======== Records for the exercise

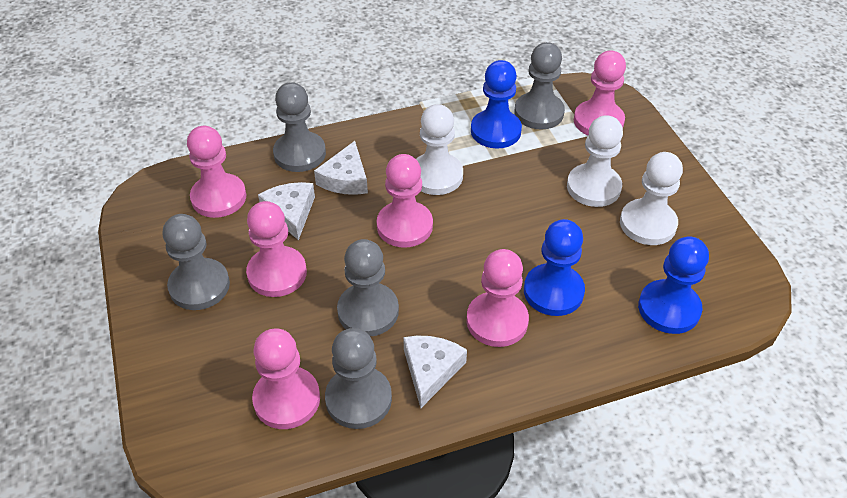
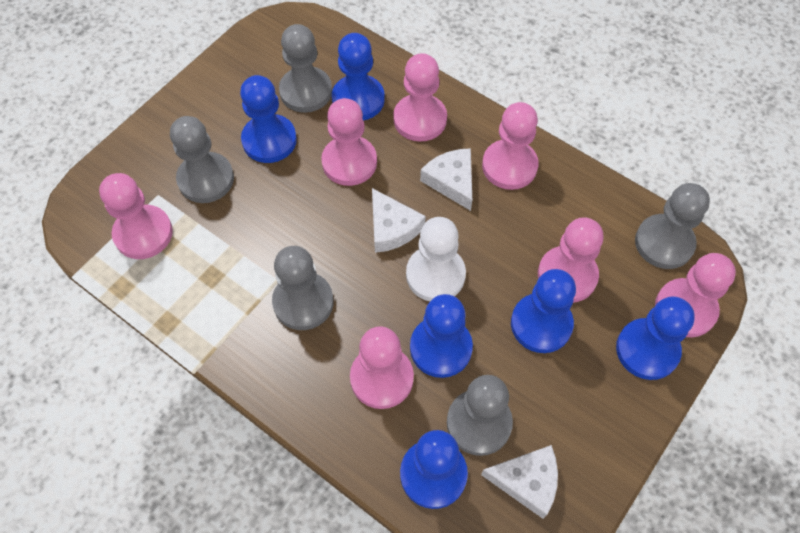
blue pawn: 3 -> 6
pink pawn: 6 -> 7
white pawn: 3 -> 1

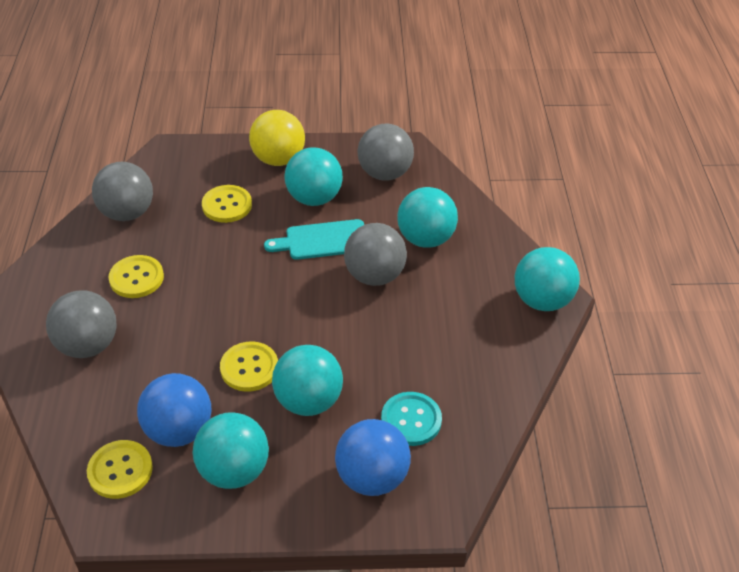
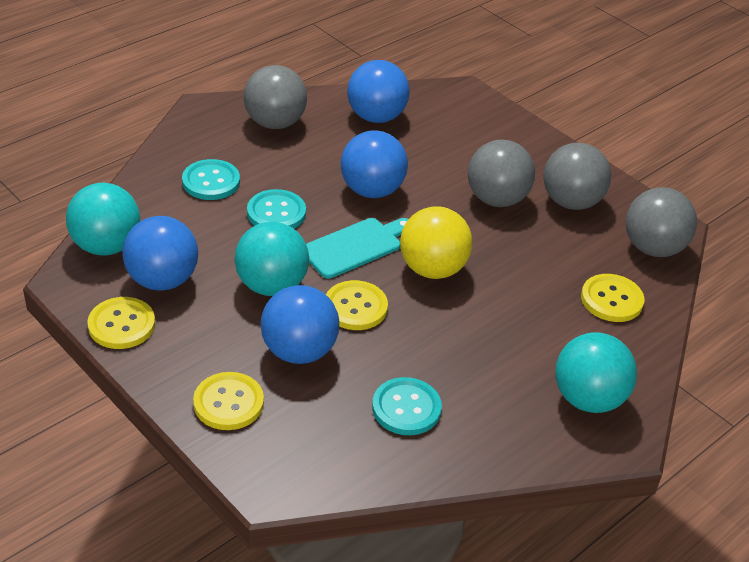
blue ball: 2 -> 4
turquoise ball: 5 -> 3
turquoise button: 1 -> 3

================

- [Task] All lines from the line holding "blue ball: 2 -> 4" through the end of the records above need to be transcribed exactly, and no other text should appear.

- [Response]
blue ball: 2 -> 4
turquoise ball: 5 -> 3
turquoise button: 1 -> 3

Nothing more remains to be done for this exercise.